» **Data shown**
#####

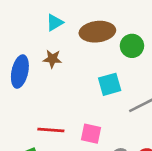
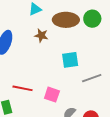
green circle: (132, 46) -> (92, 19), moved
brown star: (52, 59) -> (41, 35), moved

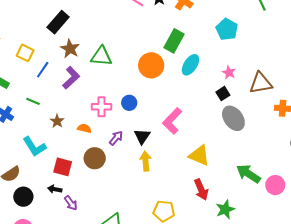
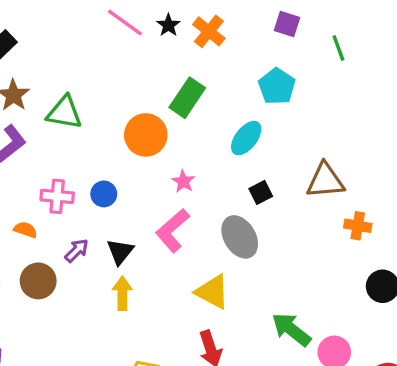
cyan ellipse: (190, 65) -> (246, 138), moved
pink star: (229, 72) -> (183, 181), moved
gray ellipse: (233, 118) -> (240, 237), moved

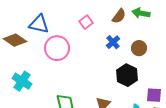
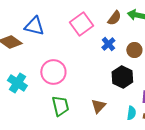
pink square: (86, 22) -> (81, 24), size x1.6
pink circle: (57, 48) -> (53, 72), moved

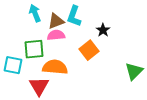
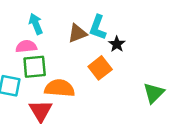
cyan L-shape: (74, 16) -> (98, 27), moved
brown triangle: (56, 21) -> (77, 33), moved
pink semicircle: (56, 35) -> (26, 46), moved

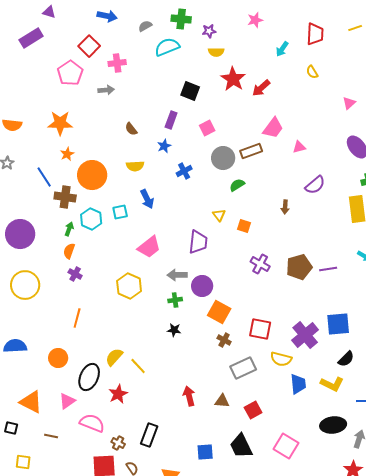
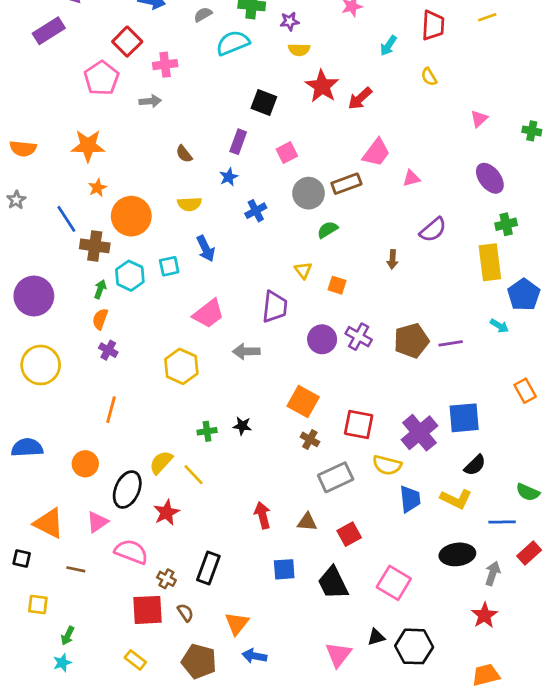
purple circle: (202, 286) -> (322, 339), moved
green cross: (175, 300) -> (207, 431), moved
blue square: (205, 452) -> (284, 569), moved

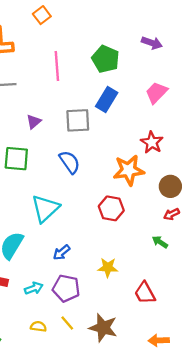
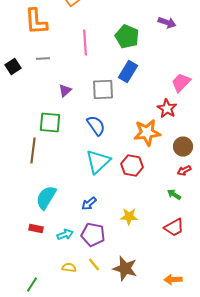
pink trapezoid: (156, 93) -> (181, 82), moved
cyan triangle: (45, 208) -> (98, 162), moved
red trapezoid: (145, 293) -> (174, 228), moved, turned -90

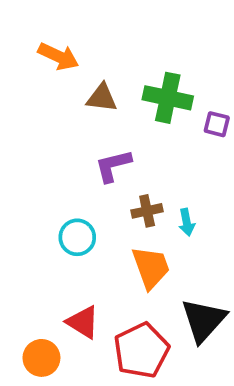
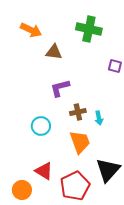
green cross: (168, 98) -> (89, 29), moved

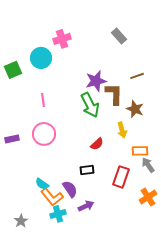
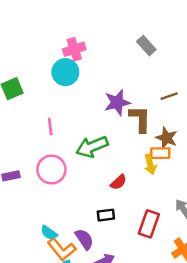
cyan circle: (41, 58) -> (65, 72), moved
green arrow: (90, 105) -> (92, 147), moved, turned 95
orange rectangle: (140, 151) -> (160, 153), moved

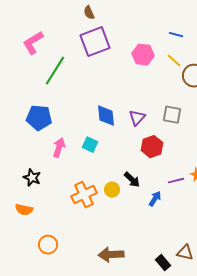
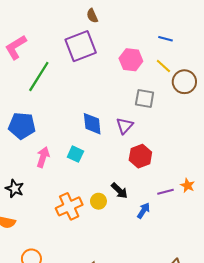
brown semicircle: (89, 13) -> (92, 16), moved
gray square: (172, 115) -> (145, 98), moved

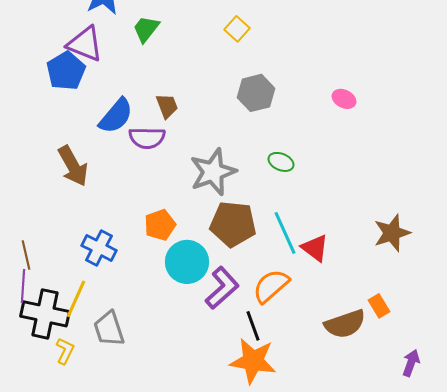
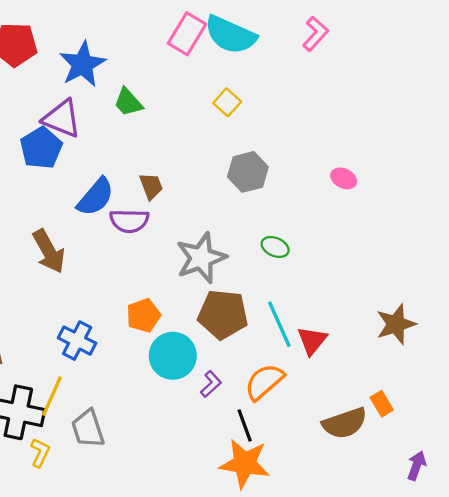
green trapezoid: (146, 29) -> (128, 102), turned -80
red triangle: (315, 248) -> (312, 341), turned 32
purple L-shape: (222, 288) -> (211, 384), size x0.6

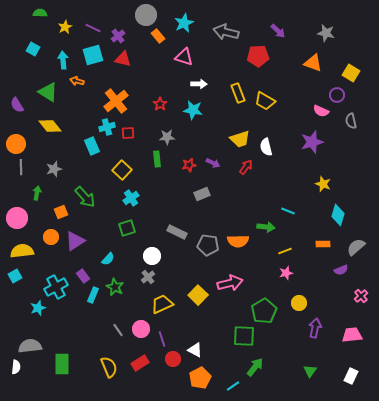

#####

» **Task objective**
Omit the pictures and write out the remaining data exactly.

» **Finished exercise**
green circle: (132, 46) -> (92, 19), moved
brown star: (52, 59) -> (41, 35), moved

cyan ellipse: (190, 65) -> (246, 138), moved
pink star: (229, 72) -> (183, 181), moved
gray ellipse: (233, 118) -> (240, 237), moved

pink square: (86, 22) -> (81, 24), size x1.6
pink circle: (57, 48) -> (53, 72), moved

cyan L-shape: (74, 16) -> (98, 27), moved
brown triangle: (56, 21) -> (77, 33), moved
pink semicircle: (56, 35) -> (26, 46), moved

purple circle: (202, 286) -> (322, 339), moved
green cross: (175, 300) -> (207, 431), moved
blue square: (205, 452) -> (284, 569), moved

pink trapezoid: (156, 93) -> (181, 82), moved
cyan triangle: (45, 208) -> (98, 162), moved
red trapezoid: (145, 293) -> (174, 228), moved, turned -90

green cross: (168, 98) -> (89, 29), moved

cyan circle: (41, 58) -> (65, 72), moved
green arrow: (90, 105) -> (92, 147), moved, turned 95
orange rectangle: (140, 151) -> (160, 153), moved

brown semicircle: (89, 13) -> (92, 16), moved
gray square: (172, 115) -> (145, 98), moved

green trapezoid: (146, 29) -> (128, 102), turned -80
red triangle: (315, 248) -> (312, 341), turned 32
purple L-shape: (222, 288) -> (211, 384), size x0.6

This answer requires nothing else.